[YOUR TASK] Transcribe each line below verbatim; pictures excluded.

[DATA SECTION]

▼

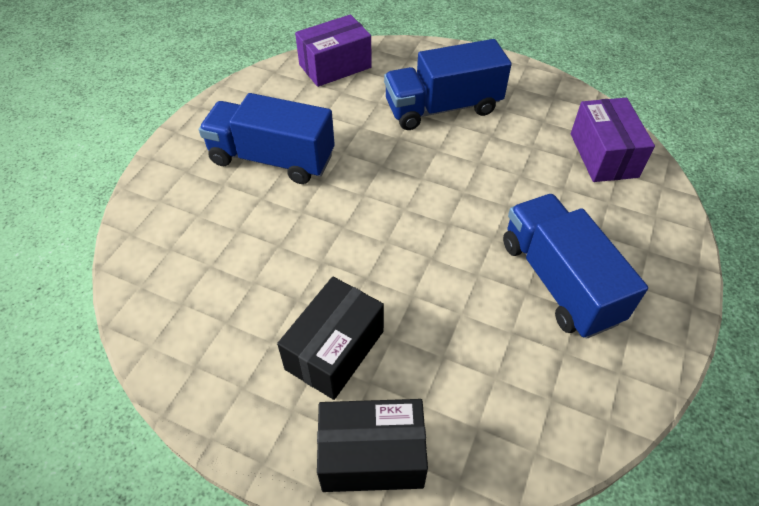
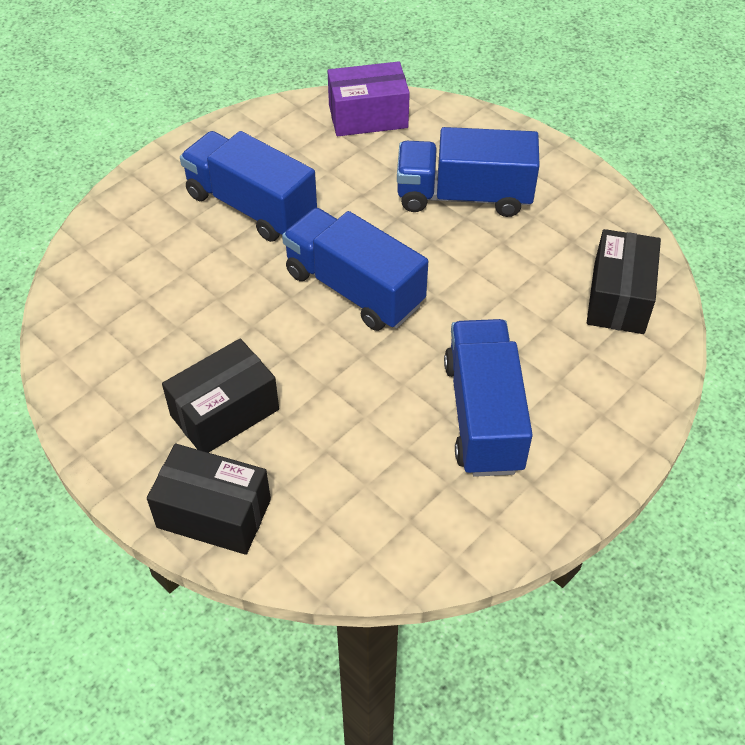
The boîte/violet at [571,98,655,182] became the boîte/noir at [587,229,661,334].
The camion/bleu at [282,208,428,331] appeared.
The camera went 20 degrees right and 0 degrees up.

▲

[RESPONSE]
The boîte/violet at [571,98,655,182] became the boîte/noir at [587,229,661,334].
The camion/bleu at [282,208,428,331] appeared.
The camera went 20 degrees right and 0 degrees up.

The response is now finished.